**Exercise instructions**
Would you retype every entry that follows without altering a word?

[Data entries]

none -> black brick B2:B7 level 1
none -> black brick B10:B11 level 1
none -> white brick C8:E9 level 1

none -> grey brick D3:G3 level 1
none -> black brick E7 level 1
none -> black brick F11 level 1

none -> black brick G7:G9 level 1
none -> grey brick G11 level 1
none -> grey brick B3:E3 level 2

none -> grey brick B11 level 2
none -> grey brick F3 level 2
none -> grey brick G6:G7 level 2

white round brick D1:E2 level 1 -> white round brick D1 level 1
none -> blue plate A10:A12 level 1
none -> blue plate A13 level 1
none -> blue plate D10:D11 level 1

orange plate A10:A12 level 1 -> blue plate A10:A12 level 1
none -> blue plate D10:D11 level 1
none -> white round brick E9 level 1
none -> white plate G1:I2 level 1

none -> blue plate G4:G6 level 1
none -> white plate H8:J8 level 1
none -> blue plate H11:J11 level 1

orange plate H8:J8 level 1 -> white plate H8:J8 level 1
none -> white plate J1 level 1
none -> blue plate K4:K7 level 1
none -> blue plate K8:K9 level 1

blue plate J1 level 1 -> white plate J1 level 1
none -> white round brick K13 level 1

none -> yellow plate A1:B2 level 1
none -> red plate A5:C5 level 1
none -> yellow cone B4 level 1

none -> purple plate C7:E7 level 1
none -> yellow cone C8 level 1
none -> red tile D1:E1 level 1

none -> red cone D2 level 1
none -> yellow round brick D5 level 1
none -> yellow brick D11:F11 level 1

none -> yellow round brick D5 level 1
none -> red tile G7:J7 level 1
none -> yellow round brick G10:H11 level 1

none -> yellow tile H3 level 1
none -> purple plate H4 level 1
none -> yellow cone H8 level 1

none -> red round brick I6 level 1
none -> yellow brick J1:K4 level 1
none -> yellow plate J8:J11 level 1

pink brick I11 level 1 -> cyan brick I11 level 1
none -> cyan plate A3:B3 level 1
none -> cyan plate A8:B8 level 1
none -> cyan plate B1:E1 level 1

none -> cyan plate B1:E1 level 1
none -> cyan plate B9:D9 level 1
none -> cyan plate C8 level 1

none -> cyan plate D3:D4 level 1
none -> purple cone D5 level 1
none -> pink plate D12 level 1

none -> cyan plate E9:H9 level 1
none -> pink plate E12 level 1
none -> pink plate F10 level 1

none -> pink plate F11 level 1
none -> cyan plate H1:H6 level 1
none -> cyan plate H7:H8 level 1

**Problem solution**
none -> black brick B2:B7 level 1
none -> black brick B10:B11 level 1
none -> white brick C8:E9 level 1

none -> grey brick D3:G3 level 1
none -> black brick E7 level 1
none -> black brick F11 level 1

none -> black brick G7:G9 level 1
none -> grey brick G11 level 1
none -> grey brick B3:E3 level 2

none -> grey brick B11 level 2
none -> grey brick F3 level 2
none -> grey brick G6:G7 level 2

white round brick D1:E2 level 1 -> white round brick D1 level 1
none -> blue plate A10:A12 level 1
none -> blue plate A13 level 1
none -> blue plate D10:D11 level 1

orange plate A10:A12 level 1 -> blue plate A10:A12 level 1
none -> blue plate D10:D11 level 1
none -> white round brick E9 level 1
none -> white plate G1:I2 level 1

none -> blue plate G4:G6 level 1
none -> white plate H8:J8 level 1
none -> blue plate H11:J11 level 1

orange plate H8:J8 level 1 -> white plate H8:J8 level 1
none -> white plate J1 level 1
none -> blue plate K4:K7 level 1
none -> blue plate K8:K9 level 1

blue plate J1 level 1 -> white plate J1 level 1
none -> white round brick K13 level 1

none -> yellow plate A1:B2 level 1
none -> red plate A5:C5 level 1
none -> yellow cone B4 level 1

none -> purple plate C7:E7 level 1
none -> yellow cone C8 level 1
none -> red tile D1:E1 level 1

none -> red cone D2 level 1
none -> yellow round brick D5 level 1
none -> yellow brick D11:F11 level 1

none -> yellow round brick D5 level 1
none -> red tile G7:J7 level 1
none -> yellow round brick G10:H11 level 1

none -> yellow tile H3 level 1
none -> purple plate H4 level 1
none -> yellow cone H8 level 1

none -> red round brick I6 level 1
none -> yellow brick J1:K4 level 1
none -> yellow plate J8:J11 level 1

pink brick I11 level 1 -> cyan brick I11 level 1
none -> cyan plate A3:B3 level 1
none -> cyan plate A8:B8 level 1
none -> cyan plate B1:E1 level 1

none -> cyan plate B1:E1 level 1
none -> cyan plate B9:D9 level 1
none -> cyan plate C8 level 1

none -> cyan plate D3:D4 level 1
none -> purple cone D5 level 1
none -> pink plate D12 level 1

none -> cyan plate E9:H9 level 1
none -> pink plate E12 level 1
none -> pink plate F10 level 1

none -> pink plate F11 level 1
none -> cyan plate H1:H6 level 1
none -> cyan plate H7:H8 level 1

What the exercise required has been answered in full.